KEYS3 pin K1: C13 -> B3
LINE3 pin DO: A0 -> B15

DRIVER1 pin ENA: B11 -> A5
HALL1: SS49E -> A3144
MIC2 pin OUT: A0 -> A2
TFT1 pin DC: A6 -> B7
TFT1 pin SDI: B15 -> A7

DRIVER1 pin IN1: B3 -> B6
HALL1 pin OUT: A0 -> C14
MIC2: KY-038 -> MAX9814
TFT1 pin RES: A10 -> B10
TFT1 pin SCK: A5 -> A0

* * *

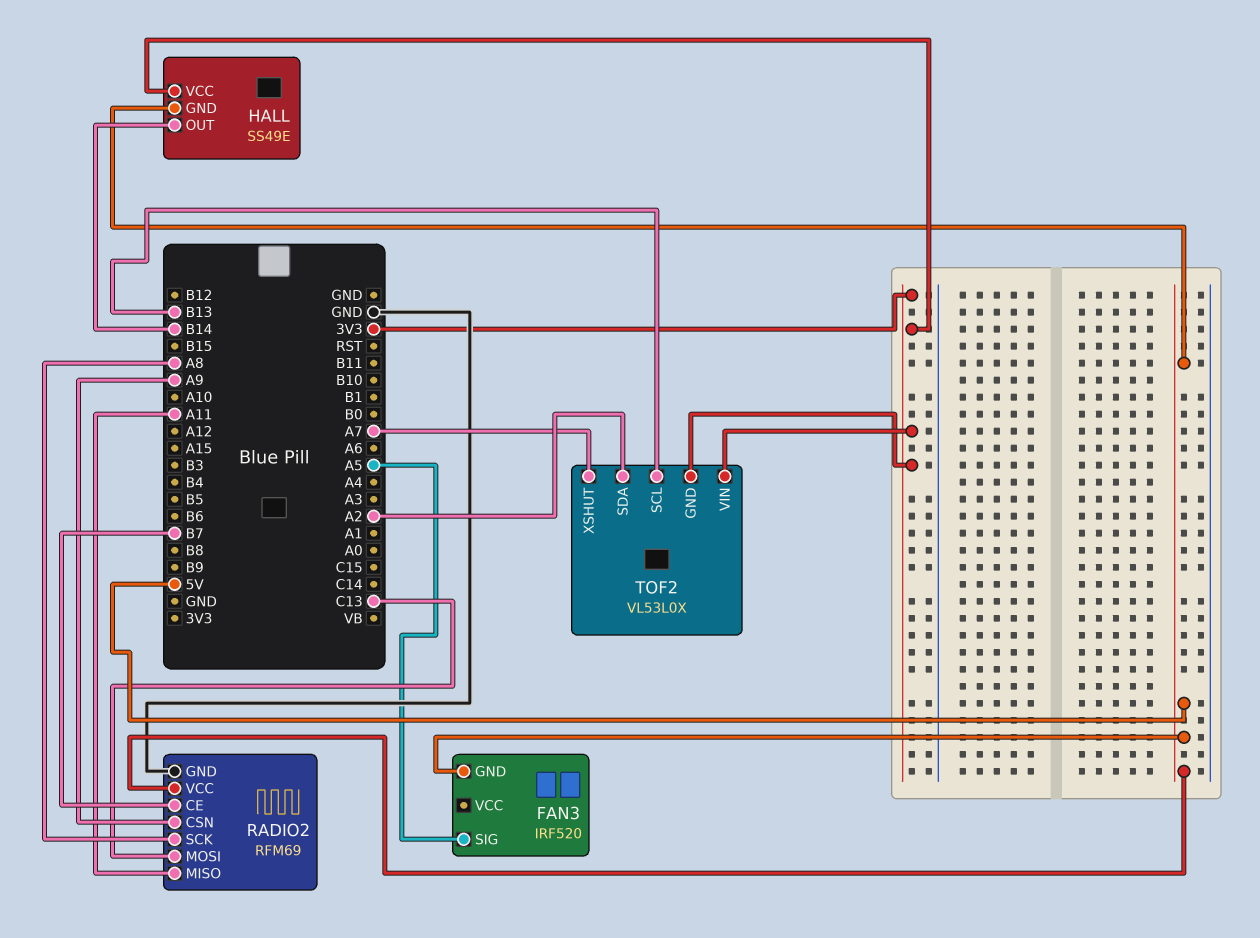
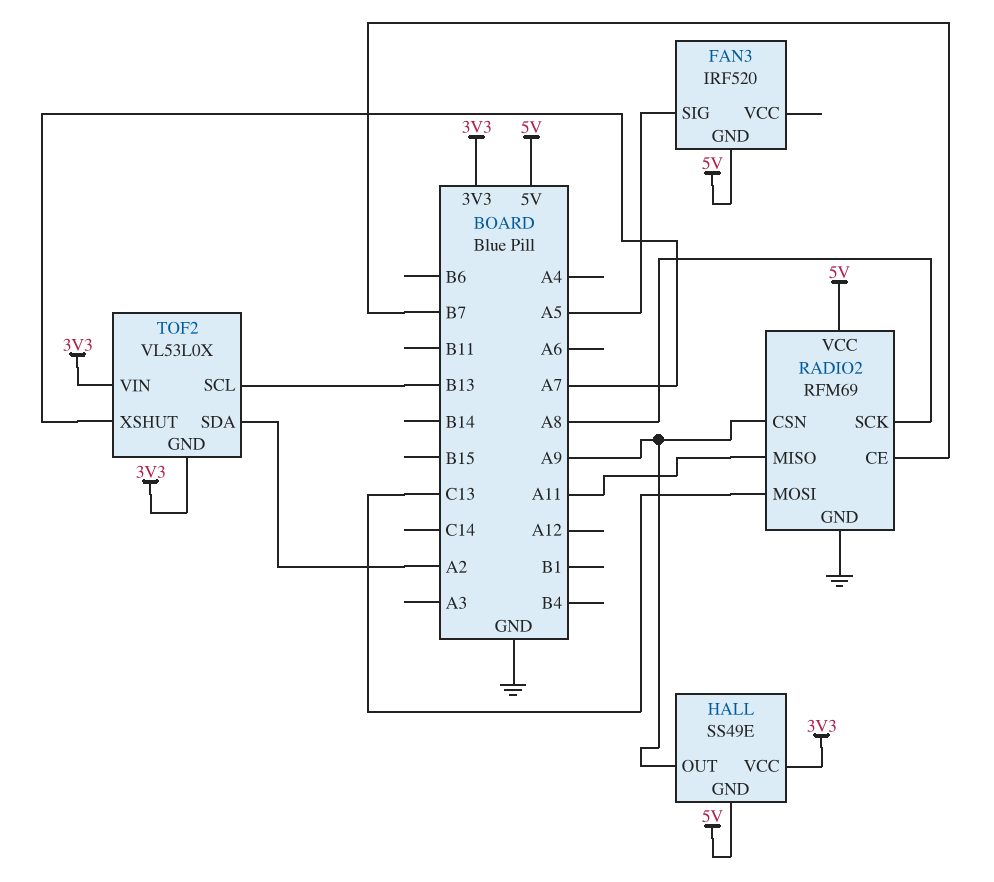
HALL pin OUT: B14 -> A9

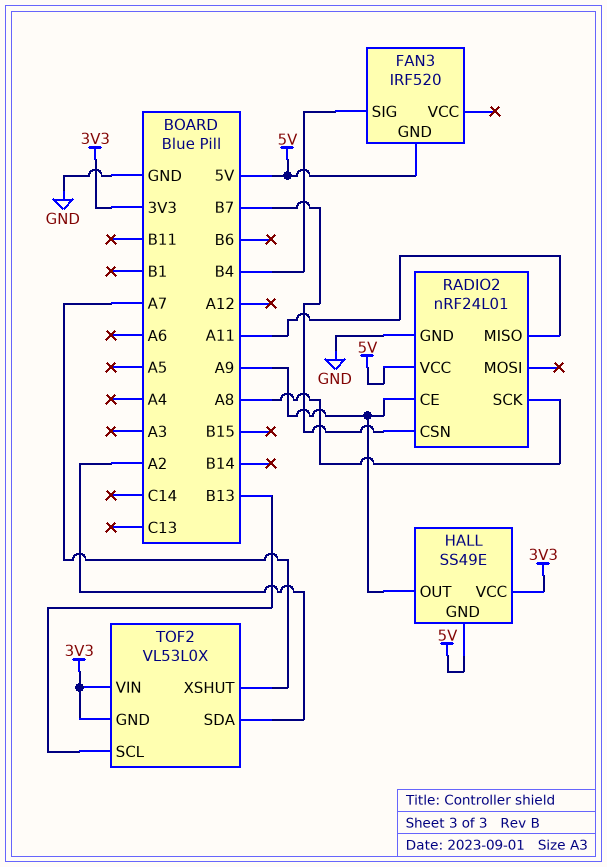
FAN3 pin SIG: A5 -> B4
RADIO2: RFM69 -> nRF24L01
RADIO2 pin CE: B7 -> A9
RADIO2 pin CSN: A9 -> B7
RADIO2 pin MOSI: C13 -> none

GOAL OF THE EXERCISE: Taking the lines above, repeat exactly those from the line that contains "LINE3 pin DO: A0 -> B15" through the line that contains "TFT1 pin SCK: A5 -> A0", and both of those lines as well. Include nothing else.

ANSWER FOR THIS EXERCISE:
LINE3 pin DO: A0 -> B15

DRIVER1 pin ENA: B11 -> A5
HALL1: SS49E -> A3144
MIC2 pin OUT: A0 -> A2
TFT1 pin DC: A6 -> B7
TFT1 pin SDI: B15 -> A7

DRIVER1 pin IN1: B3 -> B6
HALL1 pin OUT: A0 -> C14
MIC2: KY-038 -> MAX9814
TFT1 pin RES: A10 -> B10
TFT1 pin SCK: A5 -> A0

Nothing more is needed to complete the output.